• _Input data_:
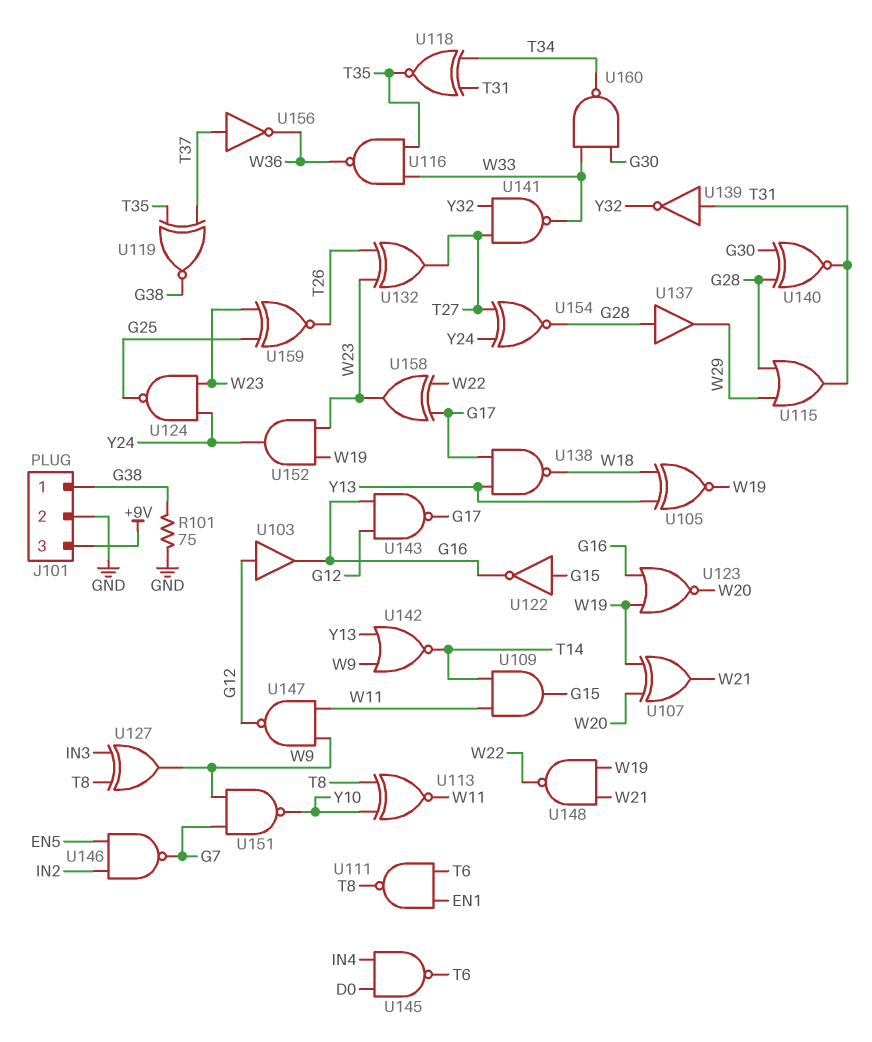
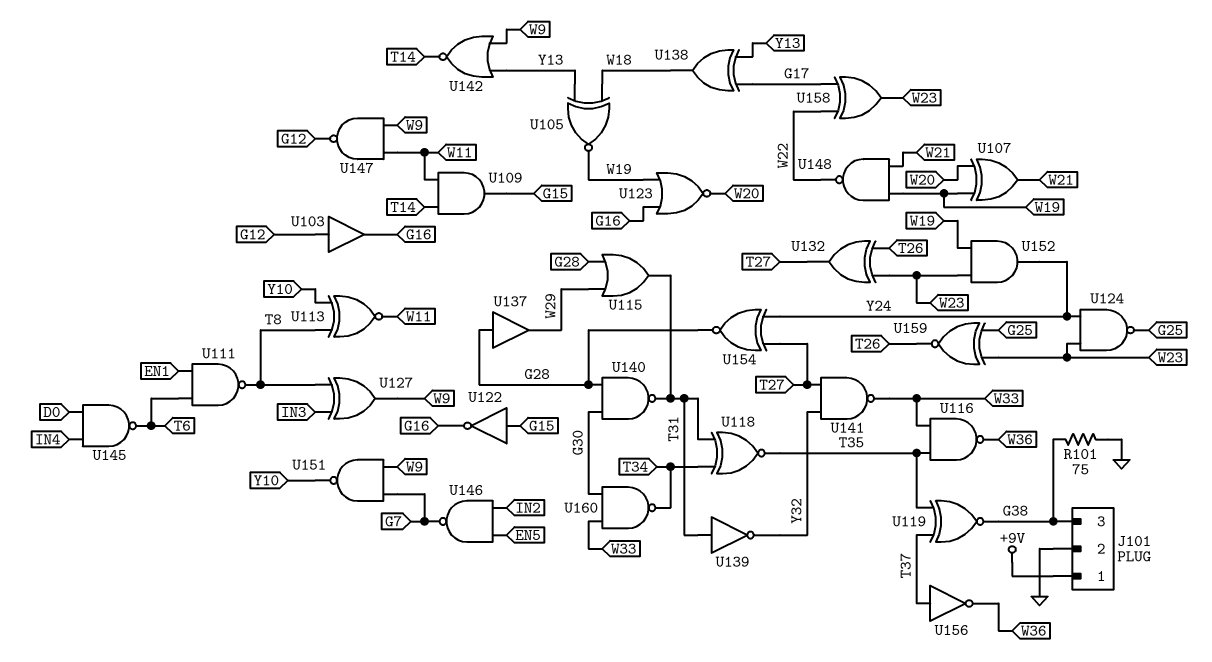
J101 pin 1: G38 -> +9V
J101 pin 3: +9V -> G38
U138: NAND (in G17, in Y13, out W18) -> XOR (in G17, in Y13, out W18)
U140: XNOR (in G28, in G30, out T31) -> NAND (in G28, in G30, out T31)
U143: NAND (in G12, in G16, out G17) -> none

• _Assigned task_: Leaving the pictures aside, output each entry above exactly as written.

• _Result for this exercise_:
J101 pin 1: G38 -> +9V
J101 pin 3: +9V -> G38
U138: NAND (in G17, in Y13, out W18) -> XOR (in G17, in Y13, out W18)
U140: XNOR (in G28, in G30, out T31) -> NAND (in G28, in G30, out T31)
U143: NAND (in G12, in G16, out G17) -> none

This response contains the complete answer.